### Problem to solve
Within the material below, locate the line with "U10: NAND 74HC00" and the line with "C2: none -> 68nF (GND, VS)", then return those two lines and all lines between them, exactly as written.

### The data
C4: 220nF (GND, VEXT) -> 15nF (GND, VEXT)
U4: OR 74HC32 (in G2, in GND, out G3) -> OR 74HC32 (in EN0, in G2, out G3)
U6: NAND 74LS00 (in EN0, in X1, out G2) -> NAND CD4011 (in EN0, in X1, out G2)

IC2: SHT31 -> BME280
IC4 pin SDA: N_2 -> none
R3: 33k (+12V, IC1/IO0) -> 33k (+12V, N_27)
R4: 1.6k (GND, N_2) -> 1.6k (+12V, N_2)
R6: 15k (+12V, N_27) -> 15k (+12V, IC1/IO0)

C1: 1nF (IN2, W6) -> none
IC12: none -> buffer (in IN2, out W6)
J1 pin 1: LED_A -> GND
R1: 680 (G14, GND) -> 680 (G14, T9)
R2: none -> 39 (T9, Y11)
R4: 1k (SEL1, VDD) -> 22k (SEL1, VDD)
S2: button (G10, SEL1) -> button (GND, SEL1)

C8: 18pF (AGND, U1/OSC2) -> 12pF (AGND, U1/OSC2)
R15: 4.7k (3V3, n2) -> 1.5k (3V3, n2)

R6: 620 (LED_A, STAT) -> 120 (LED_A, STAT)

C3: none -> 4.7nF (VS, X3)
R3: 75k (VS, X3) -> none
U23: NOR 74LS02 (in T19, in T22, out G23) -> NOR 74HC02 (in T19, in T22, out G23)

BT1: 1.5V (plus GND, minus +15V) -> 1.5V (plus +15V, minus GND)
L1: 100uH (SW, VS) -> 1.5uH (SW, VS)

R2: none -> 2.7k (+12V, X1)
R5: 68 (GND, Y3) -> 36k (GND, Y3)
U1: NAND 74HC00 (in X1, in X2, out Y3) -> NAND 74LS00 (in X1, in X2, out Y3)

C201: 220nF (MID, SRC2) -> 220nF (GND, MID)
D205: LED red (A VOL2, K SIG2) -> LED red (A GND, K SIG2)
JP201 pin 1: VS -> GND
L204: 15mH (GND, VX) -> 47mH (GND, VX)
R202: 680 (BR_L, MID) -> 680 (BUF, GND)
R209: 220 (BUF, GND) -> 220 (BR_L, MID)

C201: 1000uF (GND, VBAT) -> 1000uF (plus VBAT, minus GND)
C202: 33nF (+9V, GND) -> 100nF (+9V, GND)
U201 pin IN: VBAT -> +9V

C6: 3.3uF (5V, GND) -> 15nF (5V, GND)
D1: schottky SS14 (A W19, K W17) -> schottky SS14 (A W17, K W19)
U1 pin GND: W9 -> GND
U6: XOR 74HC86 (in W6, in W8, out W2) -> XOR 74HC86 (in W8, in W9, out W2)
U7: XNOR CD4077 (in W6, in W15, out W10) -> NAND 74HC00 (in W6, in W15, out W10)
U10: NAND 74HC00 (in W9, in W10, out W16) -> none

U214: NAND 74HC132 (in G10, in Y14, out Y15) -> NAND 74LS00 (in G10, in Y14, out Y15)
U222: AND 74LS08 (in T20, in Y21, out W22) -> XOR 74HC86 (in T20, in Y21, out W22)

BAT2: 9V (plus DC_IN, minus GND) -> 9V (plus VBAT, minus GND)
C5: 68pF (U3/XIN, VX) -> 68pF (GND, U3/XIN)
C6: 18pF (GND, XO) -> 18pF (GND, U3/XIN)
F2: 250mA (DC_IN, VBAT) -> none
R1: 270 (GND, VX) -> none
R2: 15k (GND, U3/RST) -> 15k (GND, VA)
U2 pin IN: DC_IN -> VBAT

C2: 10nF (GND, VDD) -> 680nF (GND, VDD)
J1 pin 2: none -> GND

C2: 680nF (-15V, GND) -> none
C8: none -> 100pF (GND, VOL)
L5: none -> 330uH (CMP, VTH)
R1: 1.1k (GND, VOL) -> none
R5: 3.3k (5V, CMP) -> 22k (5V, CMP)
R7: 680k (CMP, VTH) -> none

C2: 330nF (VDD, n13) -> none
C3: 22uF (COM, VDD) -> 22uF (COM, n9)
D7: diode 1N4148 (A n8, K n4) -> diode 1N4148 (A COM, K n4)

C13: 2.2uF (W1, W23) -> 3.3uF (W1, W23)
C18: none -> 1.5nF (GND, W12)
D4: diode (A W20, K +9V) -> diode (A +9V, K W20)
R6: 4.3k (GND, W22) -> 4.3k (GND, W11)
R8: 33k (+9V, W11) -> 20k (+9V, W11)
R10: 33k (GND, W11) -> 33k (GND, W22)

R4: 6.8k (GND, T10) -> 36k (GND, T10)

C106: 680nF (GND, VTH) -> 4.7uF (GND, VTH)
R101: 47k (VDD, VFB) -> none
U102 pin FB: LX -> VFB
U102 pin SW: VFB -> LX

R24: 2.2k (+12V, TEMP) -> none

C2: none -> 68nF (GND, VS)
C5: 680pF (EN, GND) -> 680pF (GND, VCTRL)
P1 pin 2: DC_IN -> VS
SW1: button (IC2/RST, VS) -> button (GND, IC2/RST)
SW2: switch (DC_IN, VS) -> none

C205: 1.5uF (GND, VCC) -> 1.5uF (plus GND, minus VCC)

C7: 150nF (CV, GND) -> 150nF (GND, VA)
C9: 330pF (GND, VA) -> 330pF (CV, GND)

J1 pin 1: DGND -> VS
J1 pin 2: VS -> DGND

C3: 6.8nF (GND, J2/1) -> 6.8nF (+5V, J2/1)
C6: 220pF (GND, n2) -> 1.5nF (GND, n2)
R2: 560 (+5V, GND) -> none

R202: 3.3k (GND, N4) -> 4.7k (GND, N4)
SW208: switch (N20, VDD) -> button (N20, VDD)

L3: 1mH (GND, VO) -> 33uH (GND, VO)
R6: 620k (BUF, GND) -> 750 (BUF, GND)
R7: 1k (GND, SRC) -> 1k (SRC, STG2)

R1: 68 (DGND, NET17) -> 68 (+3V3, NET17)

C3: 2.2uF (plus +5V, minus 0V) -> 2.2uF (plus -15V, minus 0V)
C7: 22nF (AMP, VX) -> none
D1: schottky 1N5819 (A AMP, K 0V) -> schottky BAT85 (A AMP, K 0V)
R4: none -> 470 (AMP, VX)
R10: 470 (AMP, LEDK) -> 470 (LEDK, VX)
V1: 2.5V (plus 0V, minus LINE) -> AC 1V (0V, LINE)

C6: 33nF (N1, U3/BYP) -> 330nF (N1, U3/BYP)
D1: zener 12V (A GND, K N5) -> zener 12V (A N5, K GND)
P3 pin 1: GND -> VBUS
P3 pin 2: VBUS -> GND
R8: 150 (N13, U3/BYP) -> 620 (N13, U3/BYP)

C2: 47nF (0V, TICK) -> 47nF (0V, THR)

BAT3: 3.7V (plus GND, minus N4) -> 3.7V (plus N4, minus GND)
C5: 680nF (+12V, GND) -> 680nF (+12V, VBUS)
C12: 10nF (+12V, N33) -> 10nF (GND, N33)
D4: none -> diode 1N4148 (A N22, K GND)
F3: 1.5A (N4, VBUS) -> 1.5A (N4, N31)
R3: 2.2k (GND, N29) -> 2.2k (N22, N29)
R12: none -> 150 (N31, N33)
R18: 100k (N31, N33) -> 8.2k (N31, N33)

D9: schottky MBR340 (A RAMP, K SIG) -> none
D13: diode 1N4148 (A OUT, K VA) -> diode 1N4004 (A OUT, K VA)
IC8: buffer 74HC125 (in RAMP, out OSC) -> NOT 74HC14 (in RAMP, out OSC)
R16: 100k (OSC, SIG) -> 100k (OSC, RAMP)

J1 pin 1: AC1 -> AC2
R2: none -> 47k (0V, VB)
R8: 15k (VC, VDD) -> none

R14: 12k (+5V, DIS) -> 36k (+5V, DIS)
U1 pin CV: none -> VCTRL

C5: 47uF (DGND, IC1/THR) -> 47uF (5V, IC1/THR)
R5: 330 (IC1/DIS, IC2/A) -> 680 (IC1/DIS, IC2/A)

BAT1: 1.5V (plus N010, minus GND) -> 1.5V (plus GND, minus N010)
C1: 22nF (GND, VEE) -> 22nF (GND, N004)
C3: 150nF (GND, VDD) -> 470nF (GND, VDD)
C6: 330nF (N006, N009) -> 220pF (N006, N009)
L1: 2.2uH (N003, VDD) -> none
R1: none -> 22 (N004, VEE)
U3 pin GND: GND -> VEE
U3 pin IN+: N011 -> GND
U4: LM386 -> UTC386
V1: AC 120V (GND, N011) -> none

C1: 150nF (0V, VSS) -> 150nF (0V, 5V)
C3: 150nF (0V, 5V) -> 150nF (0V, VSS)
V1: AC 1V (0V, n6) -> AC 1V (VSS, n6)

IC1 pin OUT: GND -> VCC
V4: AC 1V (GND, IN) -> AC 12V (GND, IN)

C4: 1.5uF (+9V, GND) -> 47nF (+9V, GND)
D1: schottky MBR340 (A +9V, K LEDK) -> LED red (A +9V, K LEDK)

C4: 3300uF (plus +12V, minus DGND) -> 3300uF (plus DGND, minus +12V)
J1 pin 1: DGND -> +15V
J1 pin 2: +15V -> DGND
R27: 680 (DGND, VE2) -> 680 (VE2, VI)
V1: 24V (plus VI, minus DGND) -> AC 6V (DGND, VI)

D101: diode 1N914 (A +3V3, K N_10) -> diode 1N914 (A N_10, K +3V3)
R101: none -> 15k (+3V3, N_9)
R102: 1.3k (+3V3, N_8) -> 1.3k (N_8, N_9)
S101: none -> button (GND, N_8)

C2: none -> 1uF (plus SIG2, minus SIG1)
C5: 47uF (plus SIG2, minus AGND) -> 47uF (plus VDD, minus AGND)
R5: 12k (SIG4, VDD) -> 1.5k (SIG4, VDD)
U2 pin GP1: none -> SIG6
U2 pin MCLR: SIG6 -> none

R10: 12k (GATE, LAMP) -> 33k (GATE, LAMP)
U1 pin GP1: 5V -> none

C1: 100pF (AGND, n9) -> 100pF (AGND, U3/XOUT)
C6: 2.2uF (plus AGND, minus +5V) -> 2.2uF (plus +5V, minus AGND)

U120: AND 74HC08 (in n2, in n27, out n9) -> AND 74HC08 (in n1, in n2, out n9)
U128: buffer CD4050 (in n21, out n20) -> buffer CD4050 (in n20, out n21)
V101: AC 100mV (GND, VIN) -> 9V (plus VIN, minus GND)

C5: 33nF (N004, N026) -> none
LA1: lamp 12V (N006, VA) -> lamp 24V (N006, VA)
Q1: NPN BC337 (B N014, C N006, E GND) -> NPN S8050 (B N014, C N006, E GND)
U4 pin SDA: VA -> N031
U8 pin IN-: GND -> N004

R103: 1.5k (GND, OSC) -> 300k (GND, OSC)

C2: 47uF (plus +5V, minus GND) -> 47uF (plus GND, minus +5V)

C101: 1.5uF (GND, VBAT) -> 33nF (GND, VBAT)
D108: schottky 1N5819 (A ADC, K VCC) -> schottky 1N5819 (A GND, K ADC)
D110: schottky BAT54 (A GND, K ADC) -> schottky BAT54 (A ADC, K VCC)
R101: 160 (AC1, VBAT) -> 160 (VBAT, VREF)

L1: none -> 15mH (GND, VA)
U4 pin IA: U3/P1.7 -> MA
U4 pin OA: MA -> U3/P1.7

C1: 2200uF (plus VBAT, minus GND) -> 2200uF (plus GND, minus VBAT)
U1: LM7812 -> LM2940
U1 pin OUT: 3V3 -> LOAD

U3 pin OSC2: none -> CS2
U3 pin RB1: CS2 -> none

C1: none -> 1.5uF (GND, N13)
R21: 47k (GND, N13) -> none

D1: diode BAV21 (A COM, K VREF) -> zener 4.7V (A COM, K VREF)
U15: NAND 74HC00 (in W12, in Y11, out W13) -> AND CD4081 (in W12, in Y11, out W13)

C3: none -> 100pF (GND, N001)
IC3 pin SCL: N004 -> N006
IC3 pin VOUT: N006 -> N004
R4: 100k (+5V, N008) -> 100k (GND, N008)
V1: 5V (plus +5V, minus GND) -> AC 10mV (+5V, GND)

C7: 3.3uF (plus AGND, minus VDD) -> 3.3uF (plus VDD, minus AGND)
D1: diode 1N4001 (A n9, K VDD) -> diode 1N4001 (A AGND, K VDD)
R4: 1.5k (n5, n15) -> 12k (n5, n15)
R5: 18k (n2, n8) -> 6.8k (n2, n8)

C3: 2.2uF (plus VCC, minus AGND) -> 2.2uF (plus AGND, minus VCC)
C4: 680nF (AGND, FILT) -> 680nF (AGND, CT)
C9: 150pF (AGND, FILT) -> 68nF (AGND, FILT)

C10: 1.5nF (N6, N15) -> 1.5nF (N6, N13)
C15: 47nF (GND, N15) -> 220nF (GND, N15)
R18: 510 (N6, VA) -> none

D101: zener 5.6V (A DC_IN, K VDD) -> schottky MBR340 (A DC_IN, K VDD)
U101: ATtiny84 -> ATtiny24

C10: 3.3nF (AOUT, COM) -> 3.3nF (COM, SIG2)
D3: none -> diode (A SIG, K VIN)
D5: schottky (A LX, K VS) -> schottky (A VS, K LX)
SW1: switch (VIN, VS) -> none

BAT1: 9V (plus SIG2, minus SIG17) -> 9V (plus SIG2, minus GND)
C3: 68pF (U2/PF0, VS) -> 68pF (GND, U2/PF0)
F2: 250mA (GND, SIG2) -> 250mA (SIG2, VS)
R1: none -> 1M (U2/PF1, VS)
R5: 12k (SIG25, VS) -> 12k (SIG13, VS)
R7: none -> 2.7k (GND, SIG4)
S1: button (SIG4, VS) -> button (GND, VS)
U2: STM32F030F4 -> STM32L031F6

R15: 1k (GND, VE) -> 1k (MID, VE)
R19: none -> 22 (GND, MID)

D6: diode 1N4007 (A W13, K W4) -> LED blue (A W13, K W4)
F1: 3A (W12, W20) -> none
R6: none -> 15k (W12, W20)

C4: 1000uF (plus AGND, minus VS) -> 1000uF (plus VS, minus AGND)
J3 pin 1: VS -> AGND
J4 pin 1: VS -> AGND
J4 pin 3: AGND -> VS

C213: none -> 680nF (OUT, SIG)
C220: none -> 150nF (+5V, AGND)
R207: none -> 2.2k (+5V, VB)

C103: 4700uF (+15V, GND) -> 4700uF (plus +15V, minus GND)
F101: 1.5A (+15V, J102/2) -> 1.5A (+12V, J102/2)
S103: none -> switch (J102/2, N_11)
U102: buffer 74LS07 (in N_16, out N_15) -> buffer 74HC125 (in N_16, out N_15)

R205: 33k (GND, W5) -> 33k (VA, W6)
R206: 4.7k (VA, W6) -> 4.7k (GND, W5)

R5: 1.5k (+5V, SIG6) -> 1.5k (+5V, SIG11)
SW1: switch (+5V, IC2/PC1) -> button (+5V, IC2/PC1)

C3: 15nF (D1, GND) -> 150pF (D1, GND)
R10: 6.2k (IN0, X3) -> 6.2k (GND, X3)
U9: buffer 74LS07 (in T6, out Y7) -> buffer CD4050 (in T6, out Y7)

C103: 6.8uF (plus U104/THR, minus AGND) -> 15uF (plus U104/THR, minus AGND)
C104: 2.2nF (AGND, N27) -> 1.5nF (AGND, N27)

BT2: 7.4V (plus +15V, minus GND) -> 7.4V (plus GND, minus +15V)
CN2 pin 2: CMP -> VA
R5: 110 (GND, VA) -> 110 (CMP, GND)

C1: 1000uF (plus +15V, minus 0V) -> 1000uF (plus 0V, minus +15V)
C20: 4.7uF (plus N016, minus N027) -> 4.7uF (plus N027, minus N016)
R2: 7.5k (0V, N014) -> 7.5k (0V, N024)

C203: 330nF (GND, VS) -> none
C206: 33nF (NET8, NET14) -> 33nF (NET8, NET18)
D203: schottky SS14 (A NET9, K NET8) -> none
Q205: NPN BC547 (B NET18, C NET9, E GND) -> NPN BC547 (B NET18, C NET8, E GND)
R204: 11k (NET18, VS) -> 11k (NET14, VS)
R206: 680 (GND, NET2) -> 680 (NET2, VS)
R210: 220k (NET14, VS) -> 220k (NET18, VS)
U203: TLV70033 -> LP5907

### Answer space
U10: NAND 74HC00 (in W9, in W10, out W16) -> none

U214: NAND 74HC132 (in G10, in Y14, out Y15) -> NAND 74LS00 (in G10, in Y14, out Y15)
U222: AND 74LS08 (in T20, in Y21, out W22) -> XOR 74HC86 (in T20, in Y21, out W22)

BAT2: 9V (plus DC_IN, minus GND) -> 9V (plus VBAT, minus GND)
C5: 68pF (U3/XIN, VX) -> 68pF (GND, U3/XIN)
C6: 18pF (GND, XO) -> 18pF (GND, U3/XIN)
F2: 250mA (DC_IN, VBAT) -> none
R1: 270 (GND, VX) -> none
R2: 15k (GND, U3/RST) -> 15k (GND, VA)
U2 pin IN: DC_IN -> VBAT

C2: 10nF (GND, VDD) -> 680nF (GND, VDD)
J1 pin 2: none -> GND

C2: 680nF (-15V, GND) -> none
C8: none -> 100pF (GND, VOL)
L5: none -> 330uH (CMP, VTH)
R1: 1.1k (GND, VOL) -> none
R5: 3.3k (5V, CMP) -> 22k (5V, CMP)
R7: 680k (CMP, VTH) -> none

C2: 330nF (VDD, n13) -> none
C3: 22uF (COM, VDD) -> 22uF (COM, n9)
D7: diode 1N4148 (A n8, K n4) -> diode 1N4148 (A COM, K n4)

C13: 2.2uF (W1, W23) -> 3.3uF (W1, W23)
C18: none -> 1.5nF (GND, W12)
D4: diode (A W20, K +9V) -> diode (A +9V, K W20)
R6: 4.3k (GND, W22) -> 4.3k (GND, W11)
R8: 33k (+9V, W11) -> 20k (+9V, W11)
R10: 33k (GND, W11) -> 33k (GND, W22)

R4: 6.8k (GND, T10) -> 36k (GND, T10)

C106: 680nF (GND, VTH) -> 4.7uF (GND, VTH)
R101: 47k (VDD, VFB) -> none
U102 pin FB: LX -> VFB
U102 pin SW: VFB -> LX

R24: 2.2k (+12V, TEMP) -> none

C2: none -> 68nF (GND, VS)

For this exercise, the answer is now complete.